(Dataset excerpts begins)

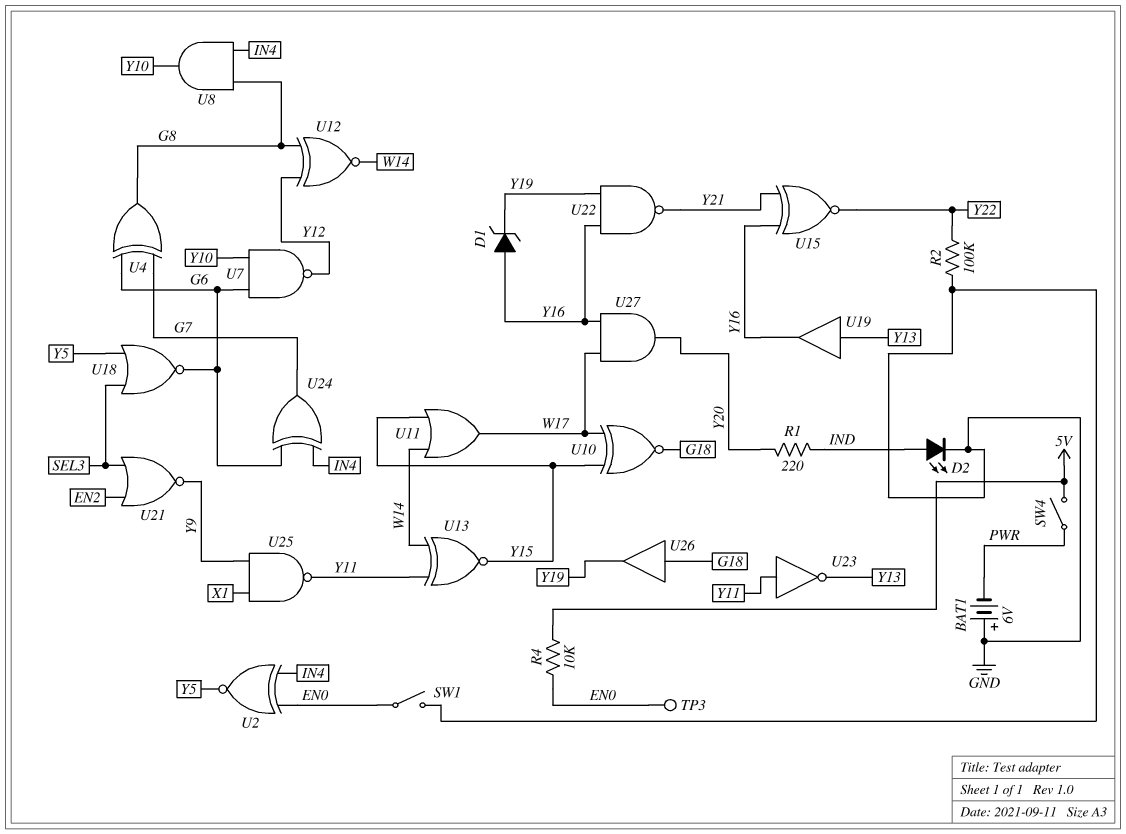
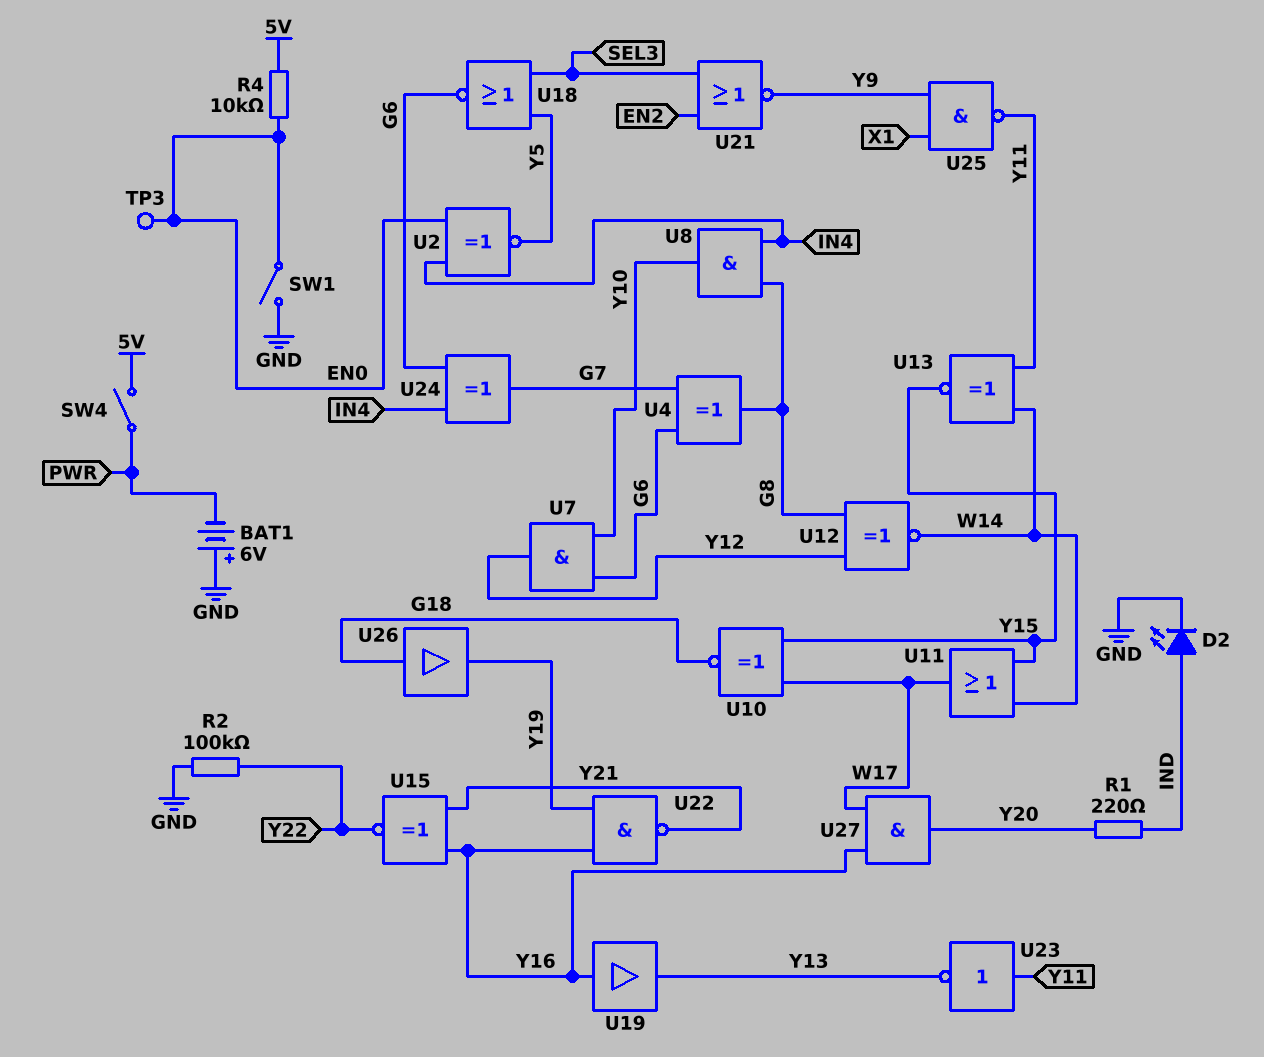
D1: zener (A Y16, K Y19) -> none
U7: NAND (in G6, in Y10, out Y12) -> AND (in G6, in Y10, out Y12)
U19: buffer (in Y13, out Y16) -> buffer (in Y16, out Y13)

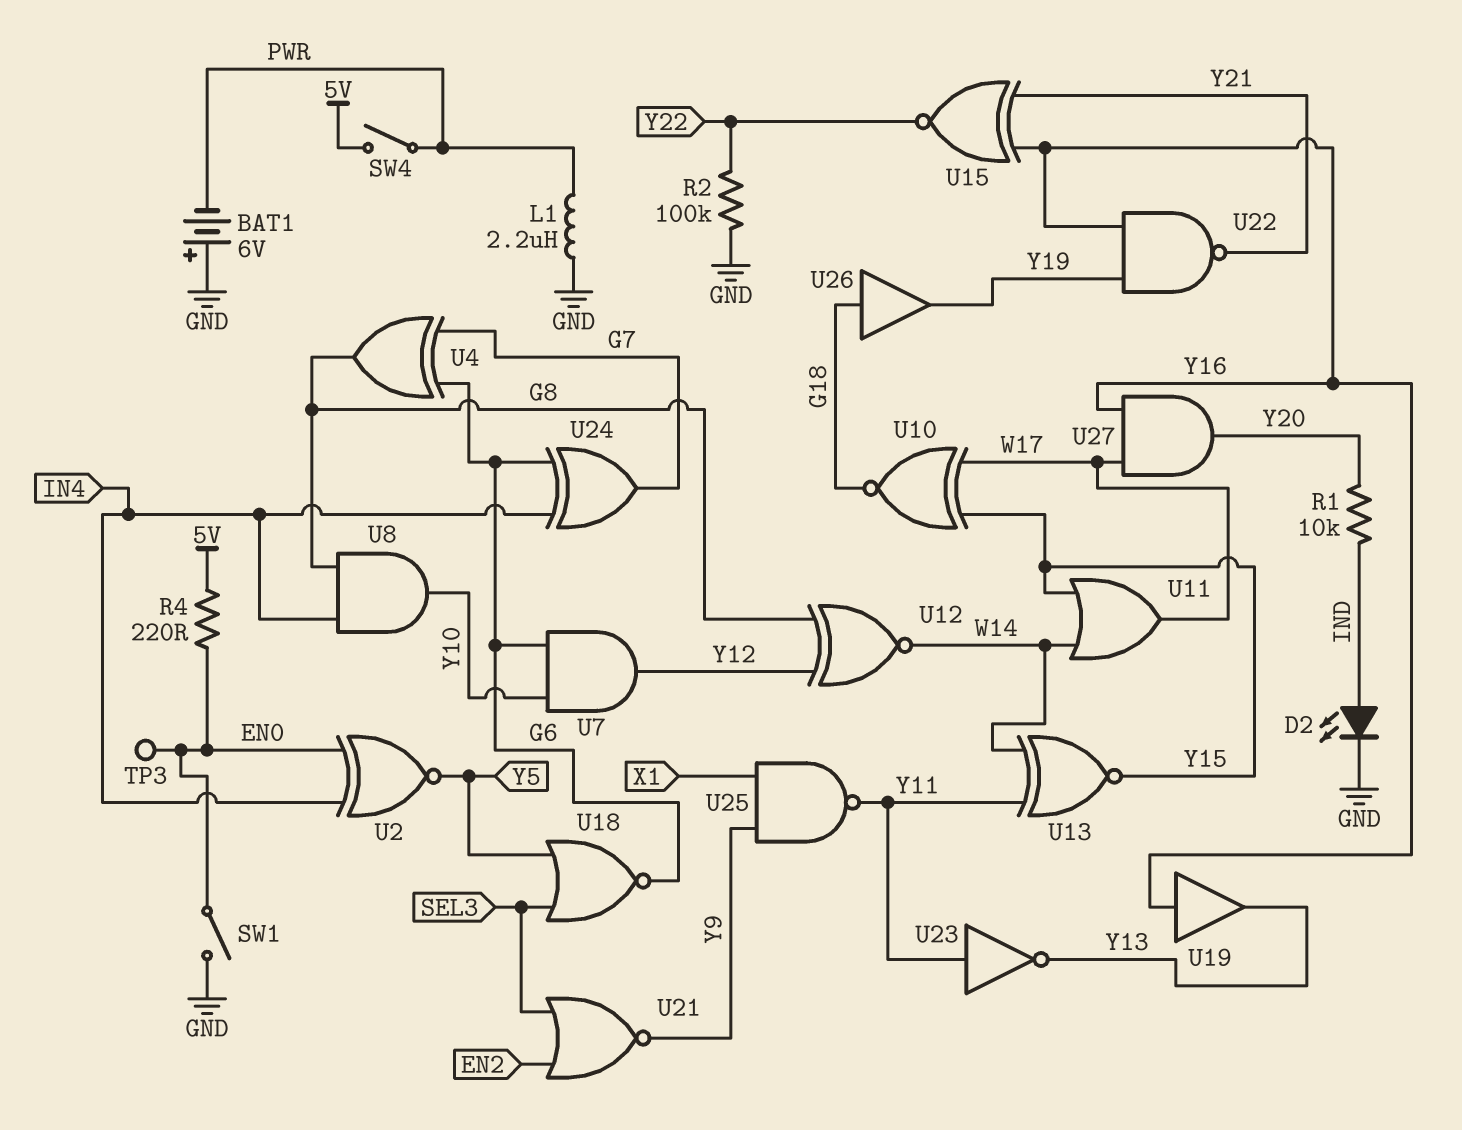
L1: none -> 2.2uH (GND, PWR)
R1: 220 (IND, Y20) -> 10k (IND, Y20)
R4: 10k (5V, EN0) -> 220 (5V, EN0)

(Dataset excerpts ends)

• [Prompt]
Give back, exactly and with nothing added, the lines from the line containing "L1: none -> 2.2uH (GND, PWR)" through the final line of the records above, both of them included.

• [Finished task]
L1: none -> 2.2uH (GND, PWR)
R1: 220 (IND, Y20) -> 10k (IND, Y20)
R4: 10k (5V, EN0) -> 220 (5V, EN0)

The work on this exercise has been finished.